Description of the task
For the records shown below, return an exact copy that excludes the pictures.

Entries supplied
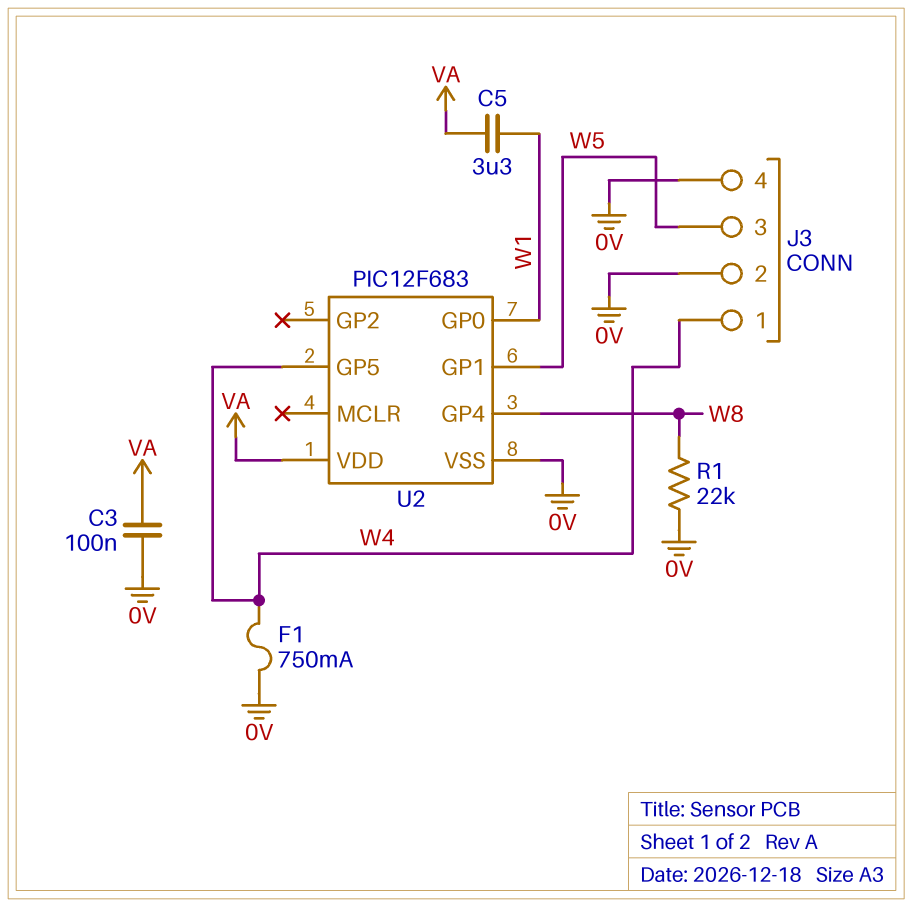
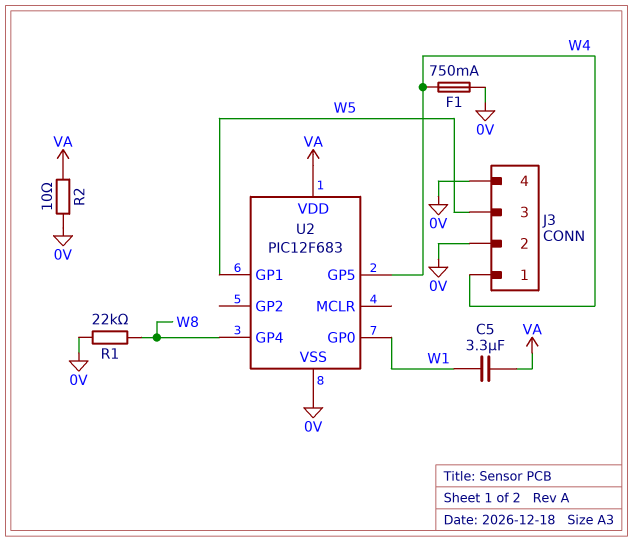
C3: 100nF (0V, VA) -> none
R2: none -> 10 (0V, VA)

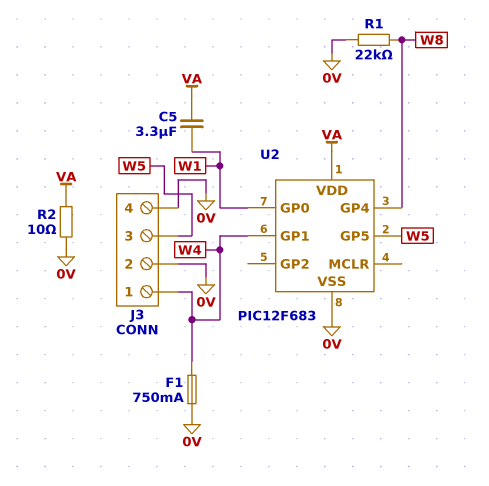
U2 pin GP1: W5 -> W4
U2 pin GP5: W4 -> W5

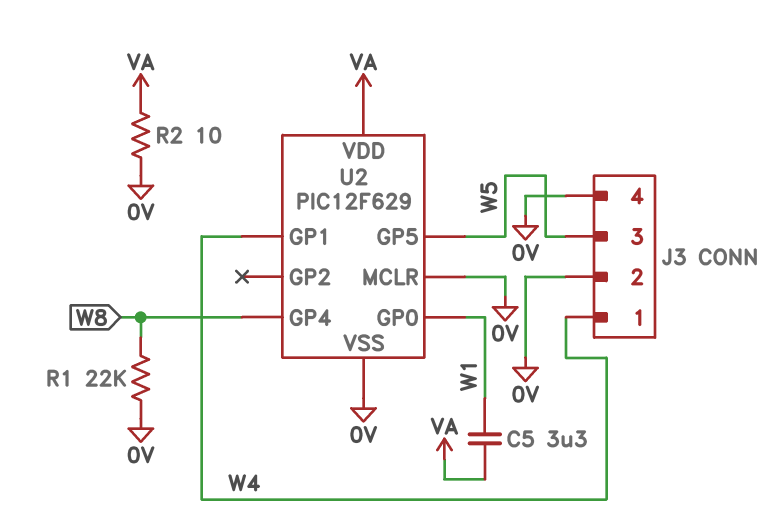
F1: 750mA (0V, W4) -> none
U2: PIC12F683 -> PIC12F629
U2 pin MCLR: none -> 0V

Worked solution
C3: 100nF (0V, VA) -> none
R2: none -> 10 (0V, VA)

U2 pin GP1: W5 -> W4
U2 pin GP5: W4 -> W5

F1: 750mA (0V, W4) -> none
U2: PIC12F683 -> PIC12F629
U2 pin MCLR: none -> 0V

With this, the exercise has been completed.